━━━━━ GIVEN DATA ━━━━━

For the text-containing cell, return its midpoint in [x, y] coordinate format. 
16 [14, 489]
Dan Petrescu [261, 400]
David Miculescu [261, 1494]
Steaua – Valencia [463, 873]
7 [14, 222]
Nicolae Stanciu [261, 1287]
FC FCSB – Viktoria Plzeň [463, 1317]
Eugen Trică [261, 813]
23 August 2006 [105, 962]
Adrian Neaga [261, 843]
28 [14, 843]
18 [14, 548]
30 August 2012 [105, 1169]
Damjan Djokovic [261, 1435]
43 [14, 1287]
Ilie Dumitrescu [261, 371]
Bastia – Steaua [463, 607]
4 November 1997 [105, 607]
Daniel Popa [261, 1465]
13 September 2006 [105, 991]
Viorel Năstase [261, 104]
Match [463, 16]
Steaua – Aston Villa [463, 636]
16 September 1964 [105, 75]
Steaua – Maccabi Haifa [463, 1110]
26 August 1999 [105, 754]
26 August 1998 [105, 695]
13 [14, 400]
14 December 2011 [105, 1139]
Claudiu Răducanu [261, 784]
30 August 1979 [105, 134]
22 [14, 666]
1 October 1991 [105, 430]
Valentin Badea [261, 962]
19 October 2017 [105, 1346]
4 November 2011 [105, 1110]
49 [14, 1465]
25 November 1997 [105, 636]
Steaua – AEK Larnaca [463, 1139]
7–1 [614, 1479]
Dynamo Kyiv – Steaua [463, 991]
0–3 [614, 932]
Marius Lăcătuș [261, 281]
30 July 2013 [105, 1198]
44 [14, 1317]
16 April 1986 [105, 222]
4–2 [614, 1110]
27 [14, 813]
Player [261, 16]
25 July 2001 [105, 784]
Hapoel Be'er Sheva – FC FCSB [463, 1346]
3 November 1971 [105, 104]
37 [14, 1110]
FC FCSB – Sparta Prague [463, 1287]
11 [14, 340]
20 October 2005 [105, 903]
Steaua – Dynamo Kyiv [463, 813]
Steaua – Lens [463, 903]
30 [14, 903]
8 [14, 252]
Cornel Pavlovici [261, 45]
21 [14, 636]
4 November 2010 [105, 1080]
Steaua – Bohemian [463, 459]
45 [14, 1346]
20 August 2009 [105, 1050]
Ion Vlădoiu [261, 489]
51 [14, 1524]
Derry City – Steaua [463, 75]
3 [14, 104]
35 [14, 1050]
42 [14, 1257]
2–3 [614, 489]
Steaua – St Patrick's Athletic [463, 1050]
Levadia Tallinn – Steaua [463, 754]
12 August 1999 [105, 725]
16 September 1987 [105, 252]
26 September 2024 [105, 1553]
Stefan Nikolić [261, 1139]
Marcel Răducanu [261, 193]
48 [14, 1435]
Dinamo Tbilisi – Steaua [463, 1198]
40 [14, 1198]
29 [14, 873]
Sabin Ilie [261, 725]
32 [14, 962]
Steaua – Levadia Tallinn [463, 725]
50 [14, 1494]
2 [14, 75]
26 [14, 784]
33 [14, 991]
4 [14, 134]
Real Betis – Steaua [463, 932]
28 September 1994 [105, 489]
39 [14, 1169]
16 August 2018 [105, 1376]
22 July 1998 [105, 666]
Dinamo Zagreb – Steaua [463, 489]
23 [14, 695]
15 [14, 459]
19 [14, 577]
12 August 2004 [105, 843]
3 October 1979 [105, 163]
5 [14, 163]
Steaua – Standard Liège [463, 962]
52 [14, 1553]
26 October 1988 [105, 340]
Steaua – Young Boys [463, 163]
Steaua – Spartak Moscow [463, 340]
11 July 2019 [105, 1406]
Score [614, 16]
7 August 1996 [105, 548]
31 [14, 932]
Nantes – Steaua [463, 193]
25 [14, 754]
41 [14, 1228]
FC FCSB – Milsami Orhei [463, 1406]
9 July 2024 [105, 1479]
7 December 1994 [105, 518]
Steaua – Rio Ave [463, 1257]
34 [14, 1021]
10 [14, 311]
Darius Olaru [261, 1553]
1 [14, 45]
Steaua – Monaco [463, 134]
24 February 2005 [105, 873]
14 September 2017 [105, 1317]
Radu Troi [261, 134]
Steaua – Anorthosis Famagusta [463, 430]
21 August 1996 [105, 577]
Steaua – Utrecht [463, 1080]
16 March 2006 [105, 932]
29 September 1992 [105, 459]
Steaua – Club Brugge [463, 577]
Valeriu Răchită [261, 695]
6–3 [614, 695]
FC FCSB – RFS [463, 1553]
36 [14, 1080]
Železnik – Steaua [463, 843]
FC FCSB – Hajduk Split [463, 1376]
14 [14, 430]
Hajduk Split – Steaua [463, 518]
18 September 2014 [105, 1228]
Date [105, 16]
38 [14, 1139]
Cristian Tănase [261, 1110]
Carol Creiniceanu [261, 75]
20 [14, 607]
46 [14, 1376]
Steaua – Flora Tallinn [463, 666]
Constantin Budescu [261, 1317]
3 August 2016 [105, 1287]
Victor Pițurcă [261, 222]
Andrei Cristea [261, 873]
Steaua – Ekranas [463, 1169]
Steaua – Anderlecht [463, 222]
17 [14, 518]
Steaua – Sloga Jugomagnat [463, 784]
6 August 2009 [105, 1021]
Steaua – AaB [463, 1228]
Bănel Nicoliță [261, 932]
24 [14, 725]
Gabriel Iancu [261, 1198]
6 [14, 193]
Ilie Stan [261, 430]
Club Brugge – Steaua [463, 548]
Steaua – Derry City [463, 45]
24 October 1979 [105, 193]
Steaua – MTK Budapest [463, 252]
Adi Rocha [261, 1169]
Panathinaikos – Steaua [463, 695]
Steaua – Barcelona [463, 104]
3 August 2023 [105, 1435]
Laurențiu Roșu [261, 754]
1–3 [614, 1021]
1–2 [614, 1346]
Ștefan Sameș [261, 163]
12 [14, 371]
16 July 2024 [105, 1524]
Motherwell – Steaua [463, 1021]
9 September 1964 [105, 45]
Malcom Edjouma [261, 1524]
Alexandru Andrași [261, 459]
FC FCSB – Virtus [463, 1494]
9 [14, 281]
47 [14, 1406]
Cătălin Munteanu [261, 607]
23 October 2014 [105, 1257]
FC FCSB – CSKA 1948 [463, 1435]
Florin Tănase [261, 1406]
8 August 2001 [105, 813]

━━━━━

Copy out all the records again, changing every "Steaua" to "Steaua București" and leaving everything else as it is.

» RESPONSE TO THE EXERCISE:
For the text-containing cell, return its midpoint in [x, y] coordinate format. 
16 [14, 489]
Dan Petrescu [261, 400]
David Miculescu [261, 1494]
Steaua București – Valencia [463, 873]
7 [14, 222]
Nicolae Stanciu [261, 1287]
FC FCSB – Viktoria Plzeň [463, 1317]
Eugen Trică [261, 813]
23 August 2006 [105, 962]
Adrian Neaga [261, 843]
28 [14, 843]
18 [14, 548]
30 August 2012 [105, 1169]
Damjan Djokovic [261, 1435]
43 [14, 1287]
Ilie Dumitrescu [261, 371]
Bastia – Steaua București [463, 607]
4 November 1997 [105, 607]
Daniel Popa [261, 1465]
13 September 2006 [105, 991]
Viorel Năstase [261, 104]
Match [463, 16]
Steaua București – Aston Villa [463, 636]
16 September 1964 [105, 75]
Steaua București – Maccabi Haifa [463, 1110]
26 August 1999 [105, 754]
26 August 1998 [105, 695]
13 [14, 400]
14 December 2011 [105, 1139]
Claudiu Răducanu [261, 784]
30 August 1979 [105, 134]
22 [14, 666]
1 October 1991 [105, 430]
Valentin Badea [261, 962]
19 October 2017 [105, 1346]
4 November 2011 [105, 1110]
49 [14, 1465]
25 November 1997 [105, 636]
Steaua București – AEK Larnaca [463, 1139]
7–1 [614, 1479]
Dynamo Kyiv – Steaua București [463, 991]
0–3 [614, 932]
Marius Lăcătuș [261, 281]
30 July 2013 [105, 1198]
44 [14, 1317]
16 April 1986 [105, 222]
4–2 [614, 1110]
27 [14, 813]
Player [261, 16]
25 July 2001 [105, 784]
Hapoel Be'er Sheva – FC FCSB [463, 1346]
3 November 1971 [105, 104]
37 [14, 1110]
FC FCSB – Sparta Prague [463, 1287]
11 [14, 340]
20 October 2005 [105, 903]
Steaua București – Dynamo Kyiv [463, 813]
Steaua București – Lens [463, 903]
30 [14, 903]
8 [14, 252]
Cornel Pavlovici [261, 45]
21 [14, 636]
4 November 2010 [105, 1080]
Steaua București – Bohemian [463, 459]
45 [14, 1346]
20 August 2009 [105, 1050]
Ion Vlădoiu [261, 489]
51 [14, 1524]
Derry City – Steaua București [463, 75]
3 [14, 104]
35 [14, 1050]
42 [14, 1257]
2–3 [614, 489]
Steaua București – St Patrick's Athletic [463, 1050]
Levadia Tallinn – Steaua București [463, 754]
12 August 1999 [105, 725]
16 September 1987 [105, 252]
26 September 2024 [105, 1553]
Stefan Nikolić [261, 1139]
Marcel Răducanu [261, 193]
48 [14, 1435]
Dinamo Tbilisi – Steaua București [463, 1198]
40 [14, 1198]
29 [14, 873]
Sabin Ilie [261, 725]
32 [14, 962]
Steaua București – Levadia Tallinn [463, 725]
50 [14, 1494]
2 [14, 75]
26 [14, 784]
33 [14, 991]
4 [14, 134]
Real Betis – Steaua București [463, 932]
28 September 1994 [105, 489]
39 [14, 1169]
16 August 2018 [105, 1376]
22 July 1998 [105, 666]
Dinamo Zagreb – Steaua București [463, 489]
23 [14, 695]
15 [14, 459]
19 [14, 577]
12 August 2004 [105, 843]
3 October 1979 [105, 163]
5 [14, 163]
Steaua București – Standard Liège [463, 962]
52 [14, 1553]
26 October 1988 [105, 340]
Steaua București – Young Boys [463, 163]
Steaua București – Spartak Moscow [463, 340]
11 July 2019 [105, 1406]
Score [614, 16]
7 August 1996 [105, 548]
31 [14, 932]
Nantes – Steaua București [463, 193]
25 [14, 754]
41 [14, 1228]
FC FCSB – Milsami Orhei [463, 1406]
9 July 2024 [105, 1479]
7 December 1994 [105, 518]
Steaua București – Rio Ave [463, 1257]
34 [14, 1021]
10 [14, 311]
Darius Olaru [261, 1553]
1 [14, 45]
Steaua București – Monaco [463, 134]
24 February 2005 [105, 873]
14 September 2017 [105, 1317]
Radu Troi [261, 134]
Steaua București – Anorthosis Famagusta [463, 430]
21 August 1996 [105, 577]
Steaua București – Utrecht [463, 1080]
16 March 2006 [105, 932]
29 September 1992 [105, 459]
Steaua București – Club Brugge [463, 577]
Valeriu Răchită [261, 695]
6–3 [614, 695]
FC FCSB – RFS [463, 1553]
36 [14, 1080]
Železnik – Steaua București [463, 843]
FC FCSB – Hajduk Split [463, 1376]
14 [14, 430]
Hajduk Split – Steaua București [463, 518]
18 September 2014 [105, 1228]
Date [105, 16]
38 [14, 1139]
Cristian Tănase [261, 1110]
Carol Creiniceanu [261, 75]
20 [14, 607]
46 [14, 1376]
Steaua București – Flora Tallinn [463, 666]
Constantin Budescu [261, 1317]
3 August 2016 [105, 1287]
Victor Pițurcă [261, 222]
Andrei Cristea [261, 873]
Steaua București – Ekranas [463, 1169]
Steaua București – Anderlecht [463, 222]
17 [14, 518]
Steaua București – Sloga Jugomagnat [463, 784]
6 August 2009 [105, 1021]
Steaua București – AaB [463, 1228]
Bănel Nicoliță [261, 932]
24 [14, 725]
Gabriel Iancu [261, 1198]
6 [14, 193]
Ilie Stan [261, 430]
Club Brugge – Steaua București [463, 548]
Steaua București – Derry City [463, 45]
24 October 1979 [105, 193]
Steaua București – MTK Budapest [463, 252]
Adi Rocha [261, 1169]
Panathinaikos – Steaua București [463, 695]
Steaua București – Barcelona [463, 104]
3 August 2023 [105, 1435]
Laurențiu Roșu [261, 754]
1–3 [614, 1021]
1–2 [614, 1346]
Ștefan Sameș [261, 163]
12 [14, 371]
16 July 2024 [105, 1524]
Motherwell – Steaua București [463, 1021]
9 September 1964 [105, 45]
Malcom Edjouma [261, 1524]
Alexandru Andrași [261, 459]
FC FCSB – Virtus [463, 1494]
9 [14, 281]
47 [14, 1406]
Cătălin Munteanu [261, 607]
23 October 2014 [105, 1257]
FC FCSB – CSKA 1948 [463, 1435]
Florin Tănase [261, 1406]
8 August 2001 [105, 813]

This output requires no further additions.